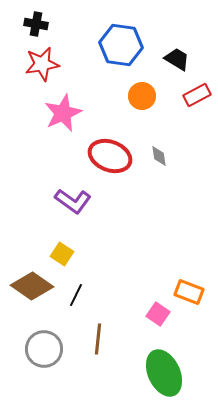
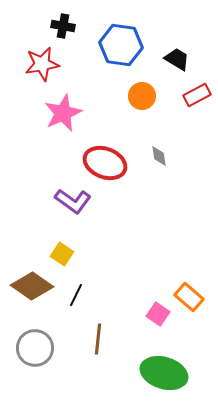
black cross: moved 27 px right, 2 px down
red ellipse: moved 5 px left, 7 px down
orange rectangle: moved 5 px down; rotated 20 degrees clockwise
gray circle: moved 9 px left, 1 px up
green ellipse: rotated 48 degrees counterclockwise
--
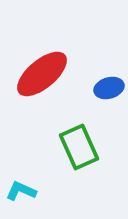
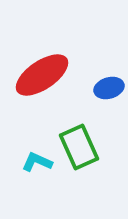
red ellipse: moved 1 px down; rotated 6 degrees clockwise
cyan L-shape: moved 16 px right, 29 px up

WHAT TO DO>
Give back, exactly as written, the stretch from the line with "black cross: moved 27 px right, 2 px down" through the line with "green ellipse: rotated", and no other lines from the records above.

SOLUTION FOR THIS EXERCISE>
black cross: moved 27 px right, 2 px down
red ellipse: moved 5 px left, 7 px down
orange rectangle: moved 5 px down; rotated 20 degrees clockwise
gray circle: moved 9 px left, 1 px up
green ellipse: rotated 48 degrees counterclockwise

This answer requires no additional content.